**INSTRUCTIONS TO FOLLOW:** Copy precisely the first line of the material below and every later line, stopping with the line that contains "none -> pink round brick F2 level 1".
⟨
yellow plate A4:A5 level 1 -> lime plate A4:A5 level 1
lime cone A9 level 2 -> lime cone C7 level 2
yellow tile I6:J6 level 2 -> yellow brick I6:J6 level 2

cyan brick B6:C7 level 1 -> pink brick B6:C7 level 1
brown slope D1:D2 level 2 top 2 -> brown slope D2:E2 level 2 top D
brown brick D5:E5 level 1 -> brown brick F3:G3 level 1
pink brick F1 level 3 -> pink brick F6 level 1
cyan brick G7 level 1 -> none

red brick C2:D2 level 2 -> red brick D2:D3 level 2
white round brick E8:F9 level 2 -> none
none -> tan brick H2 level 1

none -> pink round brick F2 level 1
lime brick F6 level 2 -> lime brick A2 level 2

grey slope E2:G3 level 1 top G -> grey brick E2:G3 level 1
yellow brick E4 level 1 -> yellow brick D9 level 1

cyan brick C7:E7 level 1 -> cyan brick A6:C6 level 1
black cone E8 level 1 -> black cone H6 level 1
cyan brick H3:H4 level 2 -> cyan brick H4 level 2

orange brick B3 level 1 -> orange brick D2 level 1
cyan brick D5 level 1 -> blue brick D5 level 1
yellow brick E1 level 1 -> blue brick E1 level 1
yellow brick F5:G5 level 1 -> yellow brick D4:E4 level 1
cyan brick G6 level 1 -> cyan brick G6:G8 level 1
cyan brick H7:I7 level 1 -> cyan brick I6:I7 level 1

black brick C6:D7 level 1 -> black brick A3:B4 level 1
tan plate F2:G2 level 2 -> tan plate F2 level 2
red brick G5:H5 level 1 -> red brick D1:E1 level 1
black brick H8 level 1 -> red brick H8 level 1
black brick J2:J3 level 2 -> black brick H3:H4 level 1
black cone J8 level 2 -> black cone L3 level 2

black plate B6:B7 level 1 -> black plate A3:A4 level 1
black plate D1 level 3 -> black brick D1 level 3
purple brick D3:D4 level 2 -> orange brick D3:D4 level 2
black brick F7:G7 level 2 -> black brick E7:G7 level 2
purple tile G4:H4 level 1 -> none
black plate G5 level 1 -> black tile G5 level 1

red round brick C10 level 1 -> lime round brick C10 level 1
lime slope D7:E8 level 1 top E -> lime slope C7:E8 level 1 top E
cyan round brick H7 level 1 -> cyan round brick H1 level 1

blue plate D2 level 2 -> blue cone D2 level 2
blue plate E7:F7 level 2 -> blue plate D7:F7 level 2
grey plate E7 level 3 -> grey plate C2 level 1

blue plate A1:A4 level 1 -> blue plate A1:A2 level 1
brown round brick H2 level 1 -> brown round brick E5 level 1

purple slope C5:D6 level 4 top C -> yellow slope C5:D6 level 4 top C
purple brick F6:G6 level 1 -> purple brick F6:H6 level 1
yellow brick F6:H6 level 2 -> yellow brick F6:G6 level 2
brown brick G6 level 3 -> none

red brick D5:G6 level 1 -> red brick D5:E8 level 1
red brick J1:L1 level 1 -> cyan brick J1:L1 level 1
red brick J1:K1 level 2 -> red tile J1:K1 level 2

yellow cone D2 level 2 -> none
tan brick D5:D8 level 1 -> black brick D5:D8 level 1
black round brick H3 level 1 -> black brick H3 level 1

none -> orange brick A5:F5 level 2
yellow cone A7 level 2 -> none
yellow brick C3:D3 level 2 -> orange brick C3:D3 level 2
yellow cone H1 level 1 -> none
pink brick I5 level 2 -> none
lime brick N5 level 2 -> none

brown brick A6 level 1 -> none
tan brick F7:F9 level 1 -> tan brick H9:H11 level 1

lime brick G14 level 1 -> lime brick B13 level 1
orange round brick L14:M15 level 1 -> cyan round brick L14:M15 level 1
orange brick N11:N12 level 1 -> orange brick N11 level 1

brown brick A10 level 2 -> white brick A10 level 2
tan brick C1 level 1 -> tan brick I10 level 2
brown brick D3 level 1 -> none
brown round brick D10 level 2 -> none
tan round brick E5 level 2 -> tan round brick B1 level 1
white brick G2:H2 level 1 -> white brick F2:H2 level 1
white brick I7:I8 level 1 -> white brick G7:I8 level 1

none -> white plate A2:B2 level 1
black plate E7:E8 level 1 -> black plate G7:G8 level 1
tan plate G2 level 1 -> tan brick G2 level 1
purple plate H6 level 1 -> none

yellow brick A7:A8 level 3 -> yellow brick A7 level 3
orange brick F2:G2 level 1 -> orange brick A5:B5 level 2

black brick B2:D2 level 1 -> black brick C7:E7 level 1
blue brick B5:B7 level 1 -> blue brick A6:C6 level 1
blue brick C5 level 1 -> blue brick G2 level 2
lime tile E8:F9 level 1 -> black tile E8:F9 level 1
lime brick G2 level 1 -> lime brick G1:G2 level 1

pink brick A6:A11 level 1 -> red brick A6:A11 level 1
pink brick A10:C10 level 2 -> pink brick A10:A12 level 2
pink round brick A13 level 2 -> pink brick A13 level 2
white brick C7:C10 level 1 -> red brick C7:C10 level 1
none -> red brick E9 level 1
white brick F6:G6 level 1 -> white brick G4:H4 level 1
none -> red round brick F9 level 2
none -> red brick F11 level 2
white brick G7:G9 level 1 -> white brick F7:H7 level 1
⟩
**EXERCISE ANSWER:**
yellow plate A4:A5 level 1 -> lime plate A4:A5 level 1
lime cone A9 level 2 -> lime cone C7 level 2
yellow tile I6:J6 level 2 -> yellow brick I6:J6 level 2

cyan brick B6:C7 level 1 -> pink brick B6:C7 level 1
brown slope D1:D2 level 2 top 2 -> brown slope D2:E2 level 2 top D
brown brick D5:E5 level 1 -> brown brick F3:G3 level 1
pink brick F1 level 3 -> pink brick F6 level 1
cyan brick G7 level 1 -> none

red brick C2:D2 level 2 -> red brick D2:D3 level 2
white round brick E8:F9 level 2 -> none
none -> tan brick H2 level 1

none -> pink round brick F2 level 1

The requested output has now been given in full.